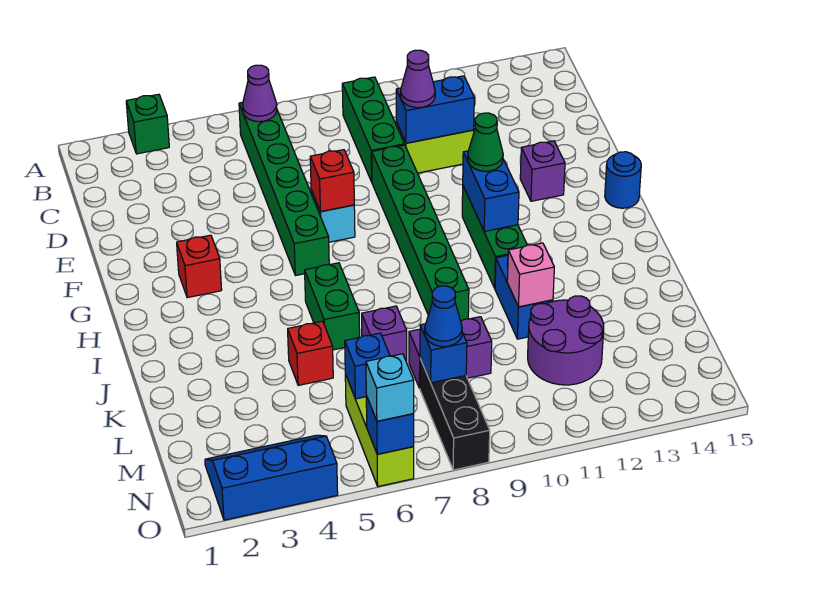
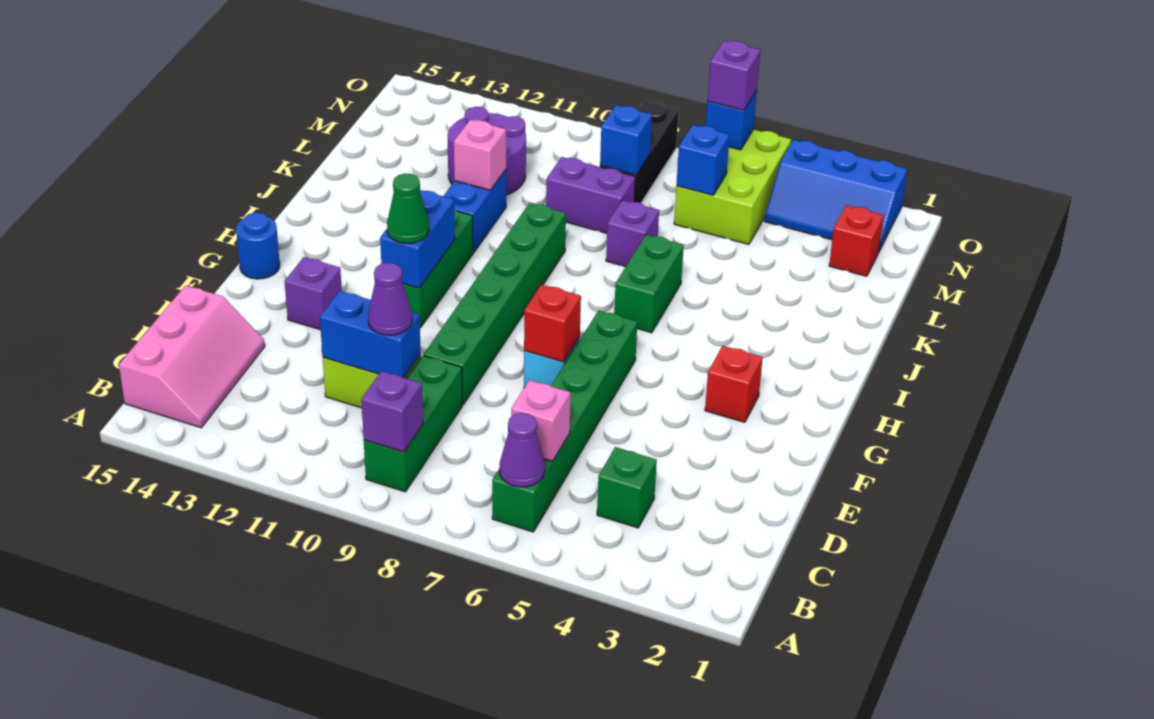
green brick A3 level 1 -> green brick C4 level 1
none -> purple brick B9 level 2
none -> pink slope B14:D15 level 1 top 15
none -> pink brick C6 level 2
red brick K5 level 1 -> red brick M2 level 1
lime brick M6:O6 level 1 -> lime brick M5:O6 level 1
blue cone M8 level 3 -> none
cyan brick O6 level 3 -> purple brick O6 level 3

-----

__Directions for this task__. The lines wanted are those from the one holding "none -> pink slope B14:D15 level 1 top 15" through the final line of the listing; print them exactly.

__Answer for the task__.
none -> pink slope B14:D15 level 1 top 15
none -> pink brick C6 level 2
red brick K5 level 1 -> red brick M2 level 1
lime brick M6:O6 level 1 -> lime brick M5:O6 level 1
blue cone M8 level 3 -> none
cyan brick O6 level 3 -> purple brick O6 level 3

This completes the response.